TRY IT –
Count the lines in the records that hold the string "TRIG". Only the number should be given.

Content revision data:
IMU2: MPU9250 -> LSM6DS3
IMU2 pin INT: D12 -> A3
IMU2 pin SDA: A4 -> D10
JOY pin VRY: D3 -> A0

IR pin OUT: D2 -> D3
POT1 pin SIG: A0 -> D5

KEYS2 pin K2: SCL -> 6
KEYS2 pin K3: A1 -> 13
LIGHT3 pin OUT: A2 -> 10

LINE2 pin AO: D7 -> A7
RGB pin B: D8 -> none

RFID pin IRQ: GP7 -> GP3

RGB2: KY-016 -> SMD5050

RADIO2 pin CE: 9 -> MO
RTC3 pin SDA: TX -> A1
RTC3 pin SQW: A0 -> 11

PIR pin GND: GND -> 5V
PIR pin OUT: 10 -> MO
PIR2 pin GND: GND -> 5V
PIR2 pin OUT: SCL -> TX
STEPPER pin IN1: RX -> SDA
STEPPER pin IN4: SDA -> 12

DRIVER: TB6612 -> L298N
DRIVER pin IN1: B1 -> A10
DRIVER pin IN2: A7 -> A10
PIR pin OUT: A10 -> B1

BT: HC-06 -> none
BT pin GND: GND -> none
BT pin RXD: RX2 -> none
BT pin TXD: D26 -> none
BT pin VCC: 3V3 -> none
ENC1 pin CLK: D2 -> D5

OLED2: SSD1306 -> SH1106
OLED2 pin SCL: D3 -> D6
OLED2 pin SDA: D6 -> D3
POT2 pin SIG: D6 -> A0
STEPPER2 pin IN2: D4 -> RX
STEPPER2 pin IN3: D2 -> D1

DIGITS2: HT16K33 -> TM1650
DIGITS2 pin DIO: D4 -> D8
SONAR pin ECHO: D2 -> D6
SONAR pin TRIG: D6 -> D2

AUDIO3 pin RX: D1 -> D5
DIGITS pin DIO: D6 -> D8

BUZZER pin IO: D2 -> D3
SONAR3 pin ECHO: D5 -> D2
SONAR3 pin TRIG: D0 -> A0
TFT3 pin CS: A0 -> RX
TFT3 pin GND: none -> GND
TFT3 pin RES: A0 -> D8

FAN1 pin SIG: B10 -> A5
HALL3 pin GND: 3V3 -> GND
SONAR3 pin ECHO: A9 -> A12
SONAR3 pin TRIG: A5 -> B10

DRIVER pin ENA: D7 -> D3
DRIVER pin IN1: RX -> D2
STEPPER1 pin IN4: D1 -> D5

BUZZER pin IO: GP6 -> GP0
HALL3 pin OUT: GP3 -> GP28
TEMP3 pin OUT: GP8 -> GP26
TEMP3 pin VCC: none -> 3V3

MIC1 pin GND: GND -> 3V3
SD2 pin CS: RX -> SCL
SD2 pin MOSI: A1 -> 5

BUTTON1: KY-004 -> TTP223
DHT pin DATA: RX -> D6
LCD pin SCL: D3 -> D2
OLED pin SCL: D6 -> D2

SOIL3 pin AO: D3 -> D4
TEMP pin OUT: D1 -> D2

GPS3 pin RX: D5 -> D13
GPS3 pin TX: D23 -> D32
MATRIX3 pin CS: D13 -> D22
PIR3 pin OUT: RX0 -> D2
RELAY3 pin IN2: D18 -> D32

SOLVED PROBLEM –
3